*** EXTRACTED MATERIAL Section Begins ***

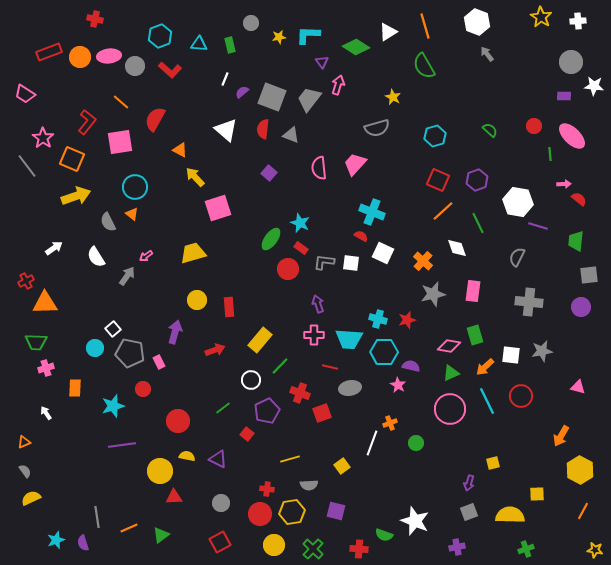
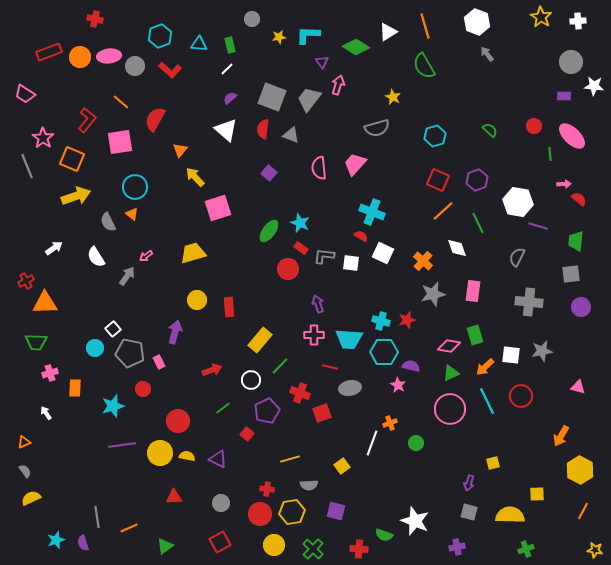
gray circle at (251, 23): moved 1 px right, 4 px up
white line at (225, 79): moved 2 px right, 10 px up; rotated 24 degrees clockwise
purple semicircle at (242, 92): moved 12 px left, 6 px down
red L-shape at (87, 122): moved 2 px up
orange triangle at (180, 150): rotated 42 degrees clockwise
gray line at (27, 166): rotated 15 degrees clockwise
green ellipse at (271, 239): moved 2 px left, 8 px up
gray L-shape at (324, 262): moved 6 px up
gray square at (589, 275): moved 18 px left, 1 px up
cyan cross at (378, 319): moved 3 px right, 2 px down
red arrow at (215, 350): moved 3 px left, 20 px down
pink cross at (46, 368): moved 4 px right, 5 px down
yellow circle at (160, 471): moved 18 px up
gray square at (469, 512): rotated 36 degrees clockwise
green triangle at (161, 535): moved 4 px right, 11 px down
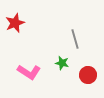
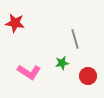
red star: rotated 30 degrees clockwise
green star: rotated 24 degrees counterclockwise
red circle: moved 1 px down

*** EXTRACTED MATERIAL Section Ends ***

* _YOUR ASSIGNMENT_: From the opening line of the entries above to the line containing "gray square at (469, 512): rotated", please transcribe each line exactly, skipping every picture.

* _ANSWER TO THE PROBLEM_:
gray circle at (251, 23): moved 1 px right, 4 px up
white line at (225, 79): moved 2 px right, 10 px up; rotated 24 degrees clockwise
purple semicircle at (242, 92): moved 12 px left, 6 px down
red L-shape at (87, 122): moved 2 px up
orange triangle at (180, 150): rotated 42 degrees clockwise
gray line at (27, 166): rotated 15 degrees clockwise
green ellipse at (271, 239): moved 2 px left, 8 px up
gray L-shape at (324, 262): moved 6 px up
gray square at (589, 275): moved 18 px left, 1 px up
cyan cross at (378, 319): moved 3 px right, 2 px down
red arrow at (215, 350): moved 3 px left, 20 px down
pink cross at (46, 368): moved 4 px right, 5 px down
yellow circle at (160, 471): moved 18 px up
gray square at (469, 512): rotated 36 degrees clockwise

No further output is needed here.